- [EXERCISE PROMPT] Copy the data that follows exactly as it is, excluding all pictures.

'''

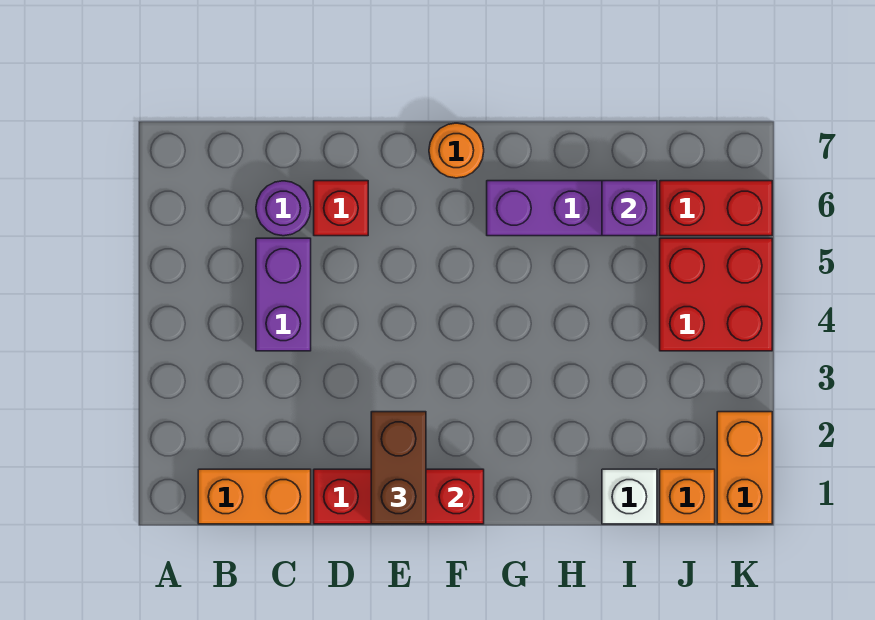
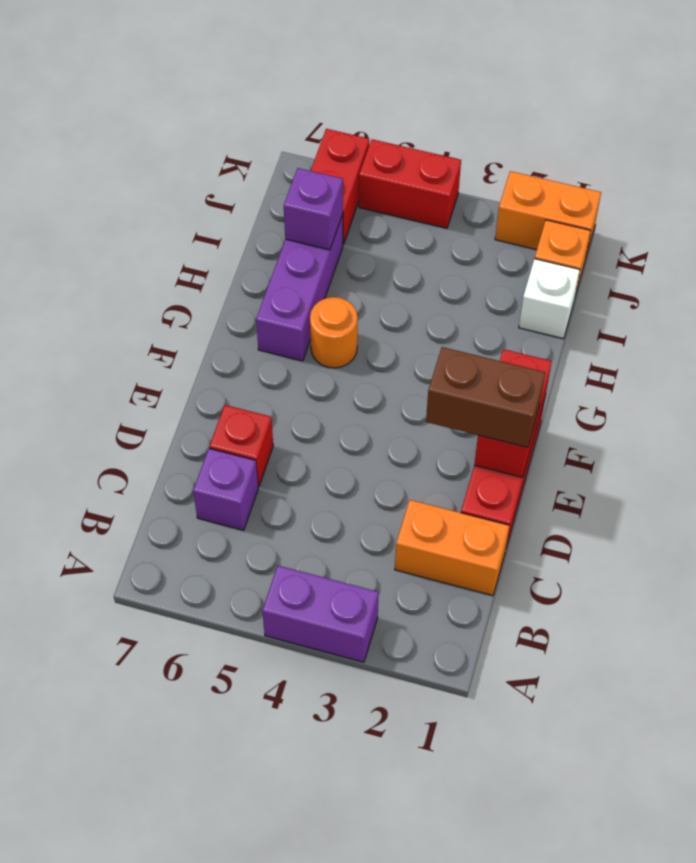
orange brick B1:C1 level 1 -> orange brick C1:C2 level 1
purple brick C4:C5 level 1 -> purple brick A3:A4 level 1
purple round brick C6 level 1 -> purple brick C6 level 1
orange round brick F7 level 1 -> orange round brick G5 level 1
red brick J4:K5 level 1 -> red brick K4:K5 level 1

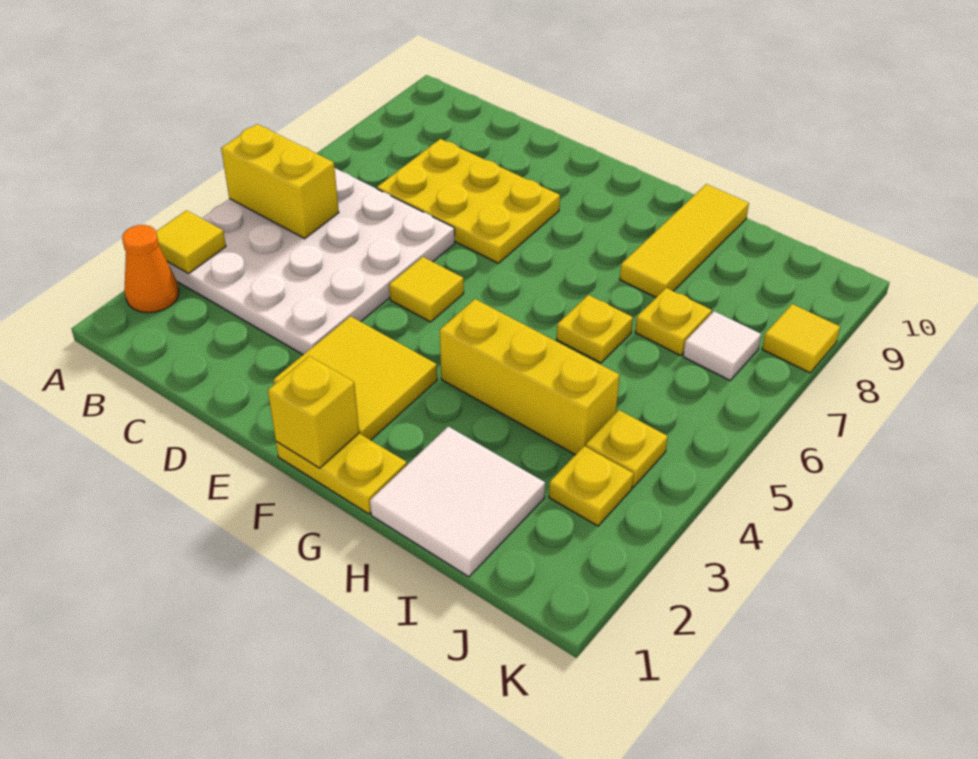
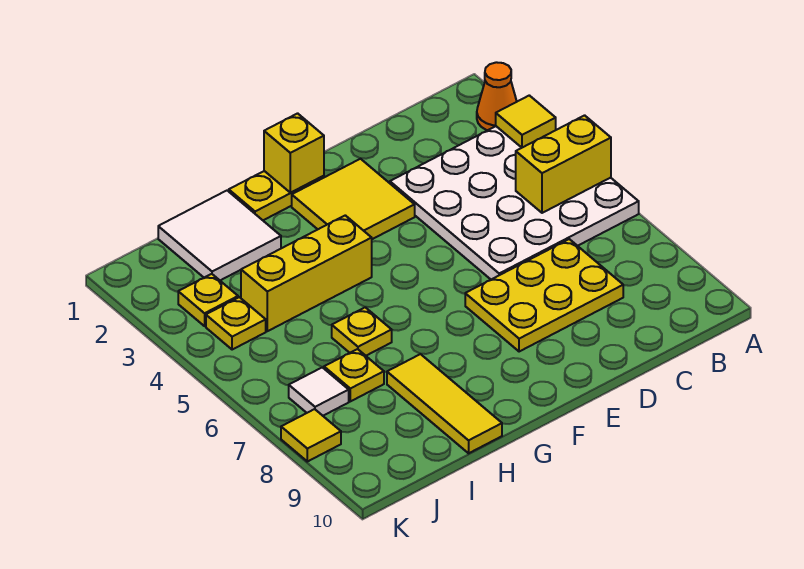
yellow tile E5 level 1 -> none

'''

- [SOLUTION BELOW]
orange brick B1:C1 level 1 -> orange brick C1:C2 level 1
purple brick C4:C5 level 1 -> purple brick A3:A4 level 1
purple round brick C6 level 1 -> purple brick C6 level 1
orange round brick F7 level 1 -> orange round brick G5 level 1
red brick J4:K5 level 1 -> red brick K4:K5 level 1

yellow tile E5 level 1 -> none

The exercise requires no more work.